#### EXERCISE AIM
Repeat the lines below exactly as they appear, but leave out the images.

#### SOURCE DATA
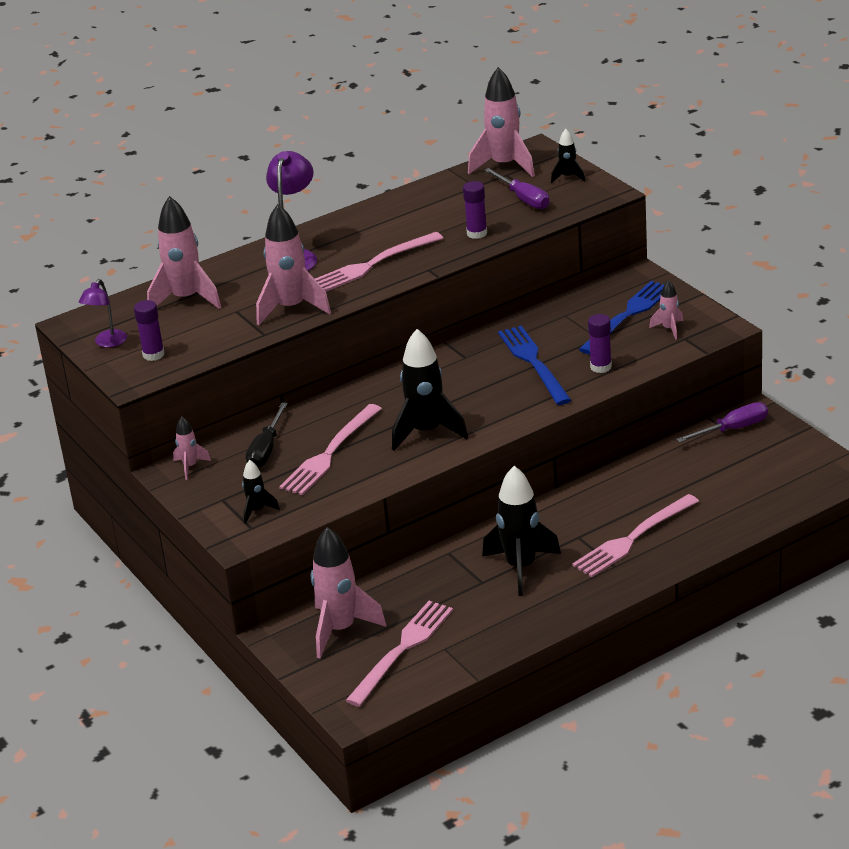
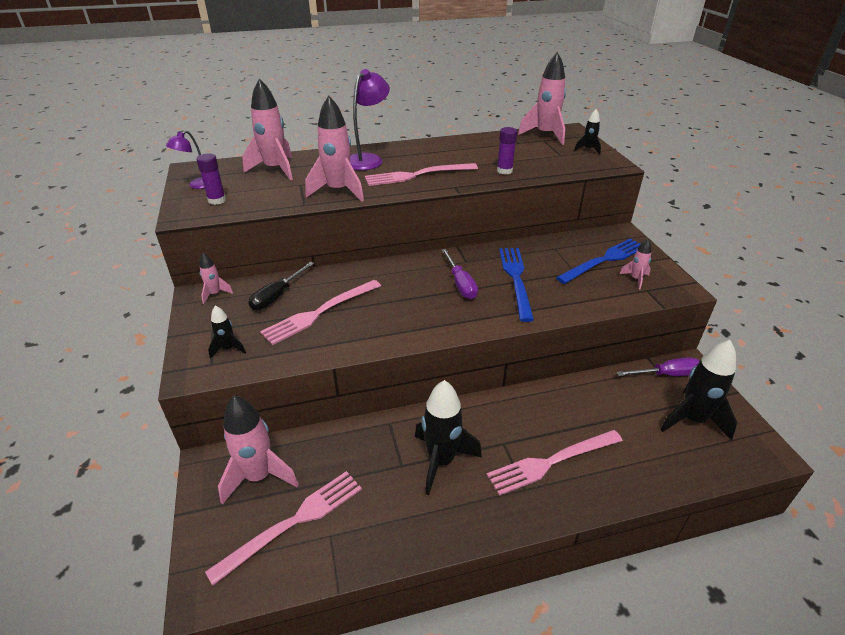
camera: 15 degrees right, 5 degrees up
black rocket [392,329,468,451] -> black rocket moved to [660,340,737,440]
purple screwdriver [484,168,549,209] -> purple screwdriver moved to [441,249,478,299]
purple glue stick [588,314,612,373] -> none

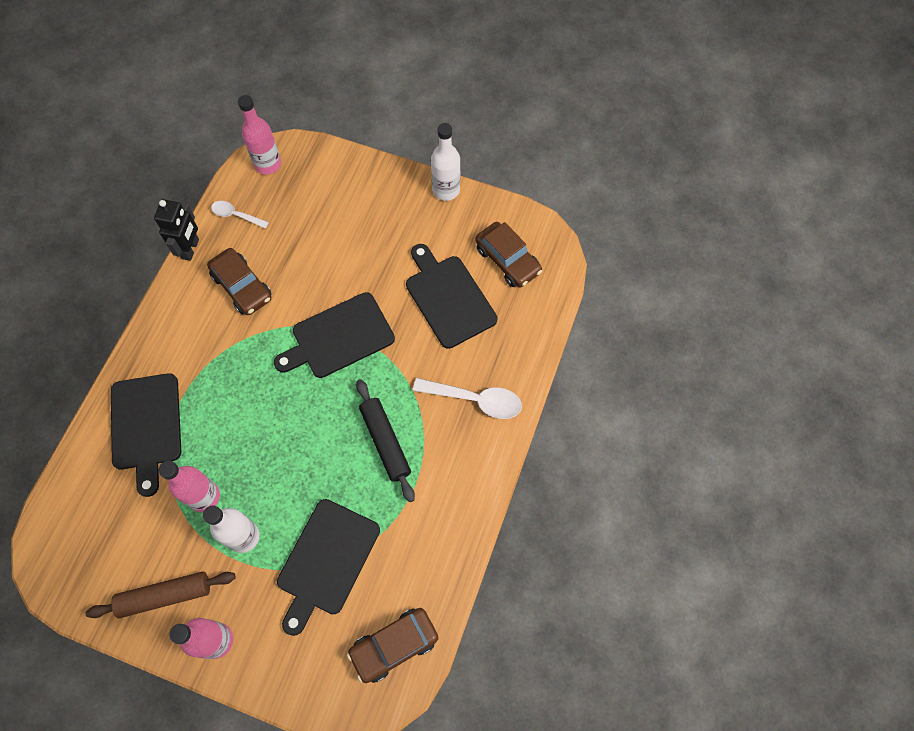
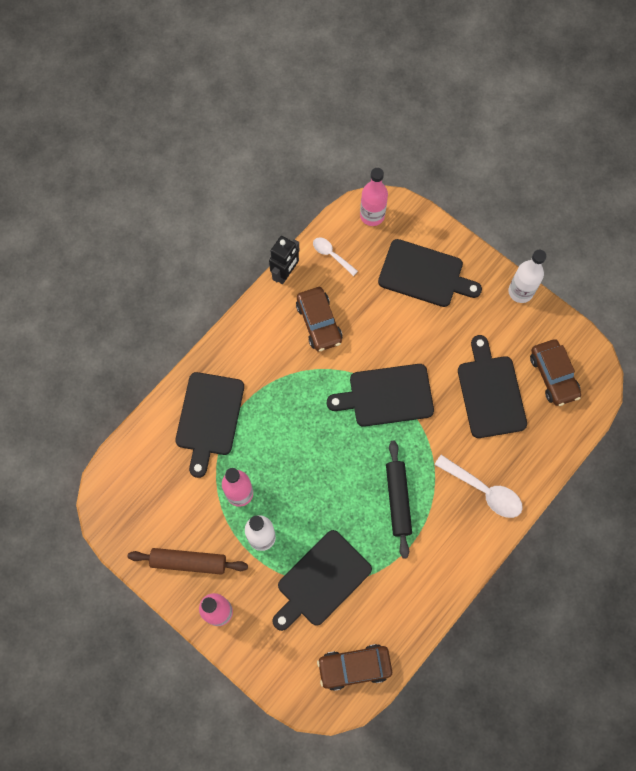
camera: 20 degrees right, 5 degrees up
none -> black cutting board [378,239,482,307]

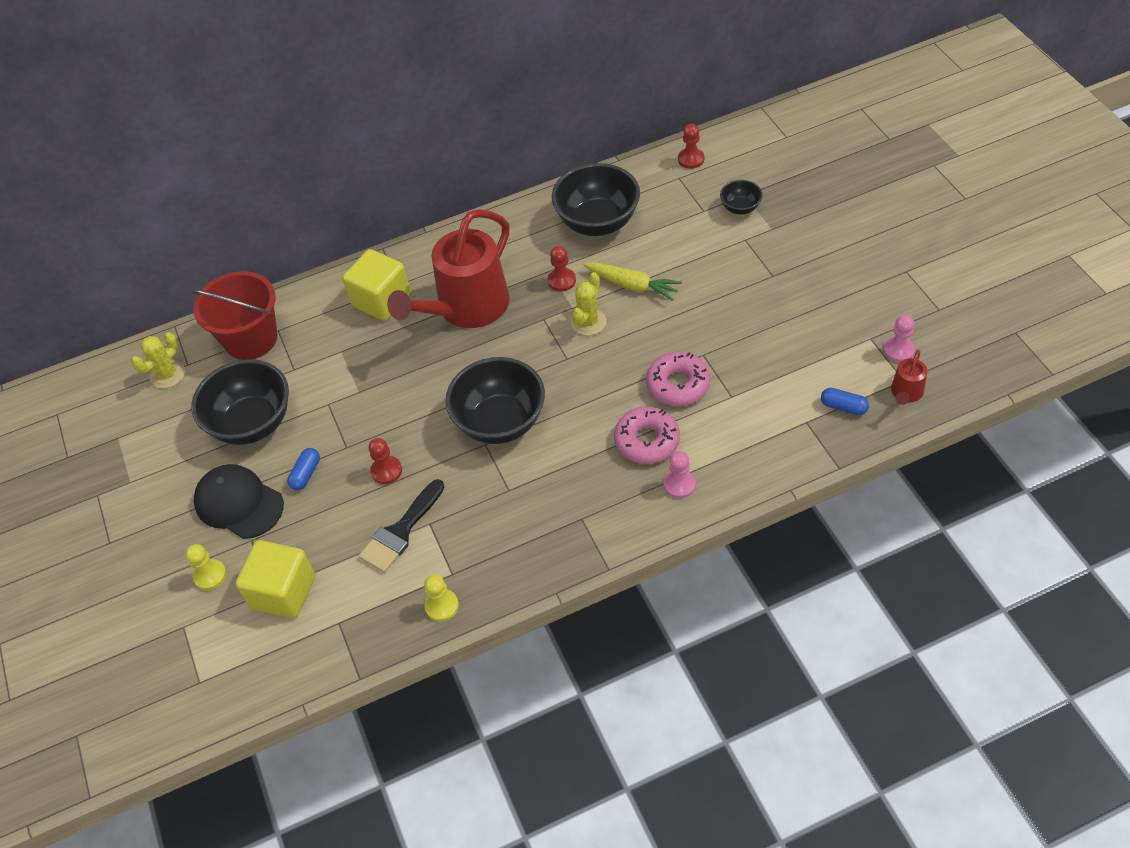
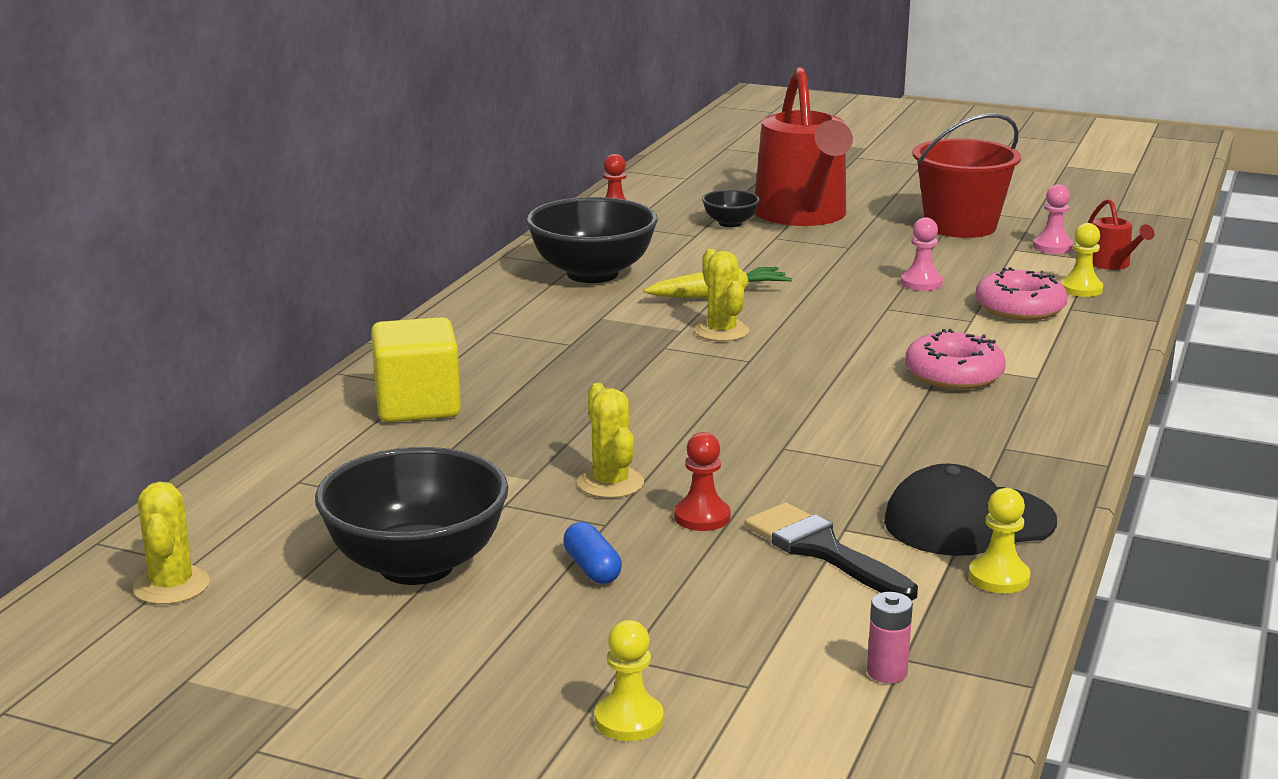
camera: 50 degrees left, 30 degrees down
red bucket [191,271,277,360] -> red bucket moved to [913,113,1021,238]
black cap [194,464,284,539] -> black cap moved to [884,464,1057,556]
yellow cube [236,540,315,618] -> none
black brush [359,479,445,573] -> black brush turned 150 degrees clockwise [745,502,918,601]
red watering can [387,209,510,328] -> red watering can moved to [755,67,853,226]
black bowl [445,357,545,444] -> none
red pawn [548,246,576,292] -> none
pink donut [646,352,710,406] -> pink donut moved to [975,267,1067,320]
pink pawn [663,451,696,499] -> pink pawn moved to [901,217,943,291]
blue capsule [821,388,869,415] -> yellow pawn [1060,223,1103,297]
none -> yellow cactus [577,383,644,498]
none -> pink battery [867,592,913,683]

#### REPLY
camera: 15 degrees right, 5 degrees up
black rocket [392,329,468,451] -> black rocket moved to [660,340,737,440]
purple screwdriver [484,168,549,209] -> purple screwdriver moved to [441,249,478,299]
purple glue stick [588,314,612,373] -> none

camera: 20 degrees right, 5 degrees up
none -> black cutting board [378,239,482,307]

camera: 50 degrees left, 30 degrees down
red bucket [191,271,277,360] -> red bucket moved to [913,113,1021,238]
black cap [194,464,284,539] -> black cap moved to [884,464,1057,556]
yellow cube [236,540,315,618] -> none
black brush [359,479,445,573] -> black brush turned 150 degrees clockwise [745,502,918,601]
red watering can [387,209,510,328] -> red watering can moved to [755,67,853,226]
black bowl [445,357,545,444] -> none
red pawn [548,246,576,292] -> none
pink donut [646,352,710,406] -> pink donut moved to [975,267,1067,320]
pink pawn [663,451,696,499] -> pink pawn moved to [901,217,943,291]
blue capsule [821,388,869,415] -> yellow pawn [1060,223,1103,297]
none -> yellow cactus [577,383,644,498]
none -> pink battery [867,592,913,683]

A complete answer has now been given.